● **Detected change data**

####

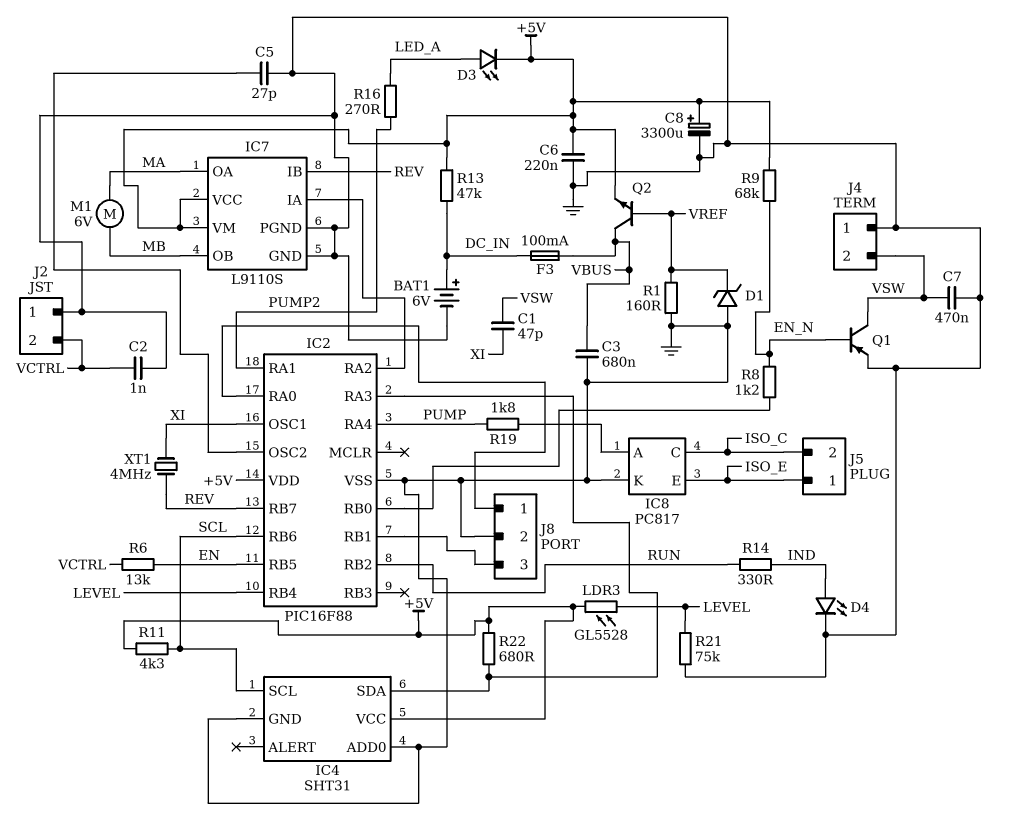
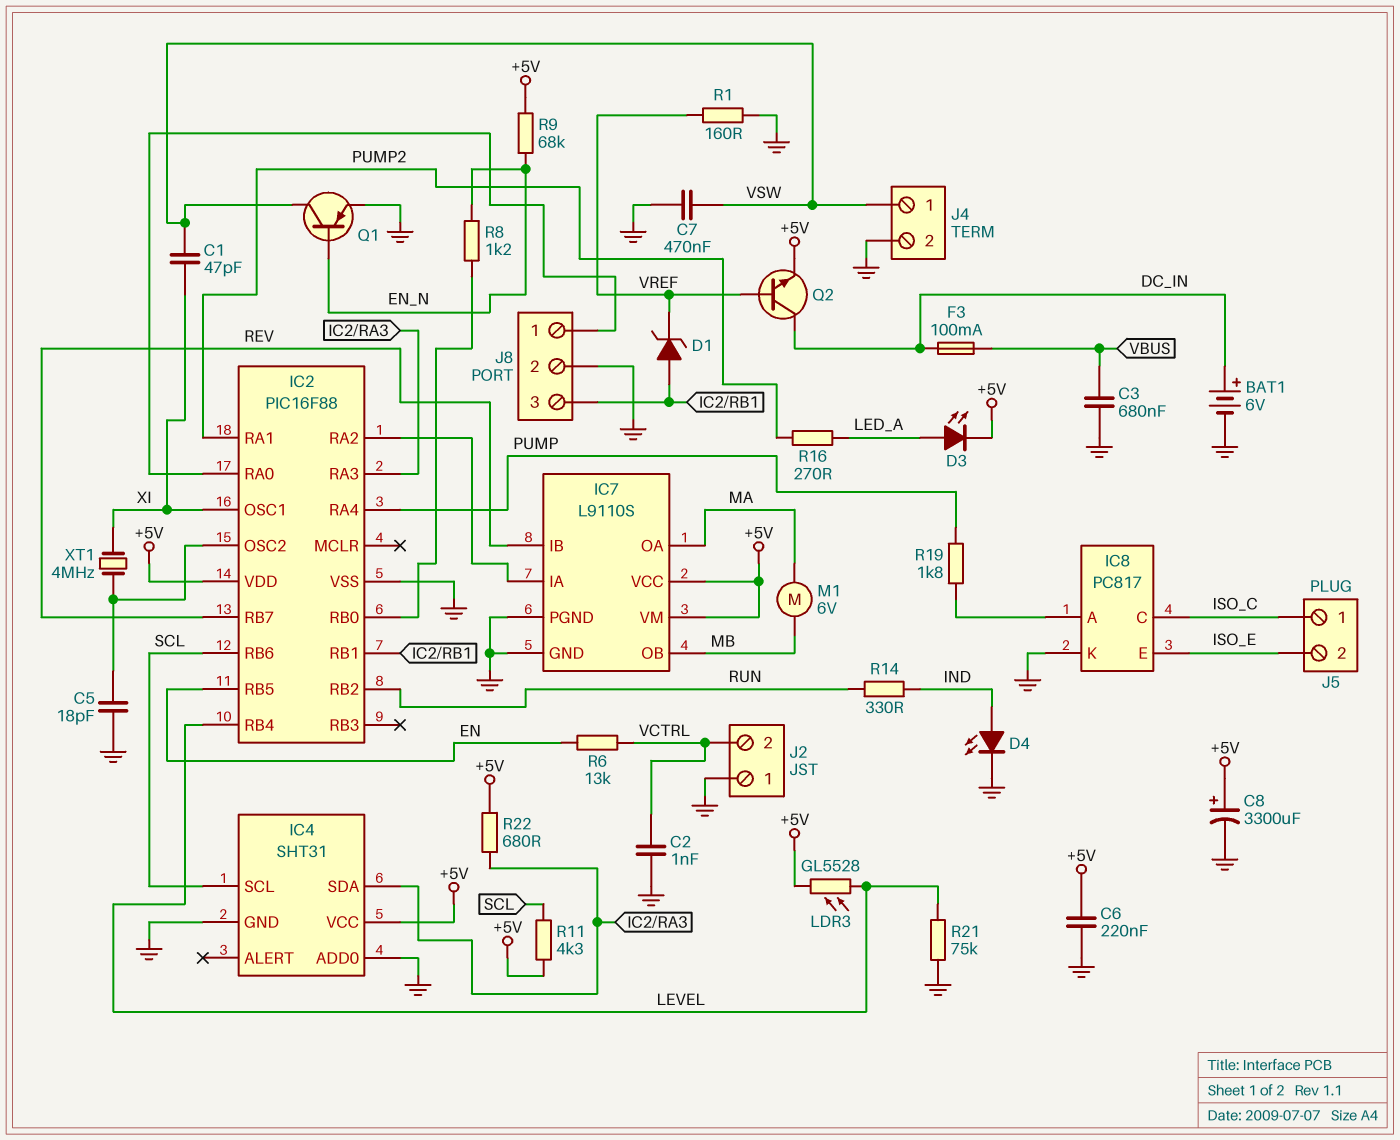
C5: 27pF (GND, IC2/OSC2) -> 18pF (GND, IC2/OSC2)
D1: zener (A GND, K VREF) -> zener (A IC2/RB1, K VREF)
J4 pin 1: GND -> VSW
J4 pin 2: VSW -> GND
J5 pin 1: ISO_E -> ISO_C
J5 pin 2: ISO_C -> ISO_E
Q2: NPN (B VREF, C VBUS, E +5V) -> NPN (B VREF, C DC_IN, E +5V)
R13: 47k (+5V, DC_IN) -> none
XT1: 4MHz (REV, XI) -> 4MHz (IC2/OSC2, XI)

####

● **What the exercise asks**
Beginning with the line that contains "J5 pin 1: ISO_E -> ISO_C", quote each line exactly through the last line of the entries above, and nothing beyond them.

● **Exercise result**
J5 pin 1: ISO_E -> ISO_C
J5 pin 2: ISO_C -> ISO_E
Q2: NPN (B VREF, C VBUS, E +5V) -> NPN (B VREF, C DC_IN, E +5V)
R13: 47k (+5V, DC_IN) -> none
XT1: 4MHz (REV, XI) -> 4MHz (IC2/OSC2, XI)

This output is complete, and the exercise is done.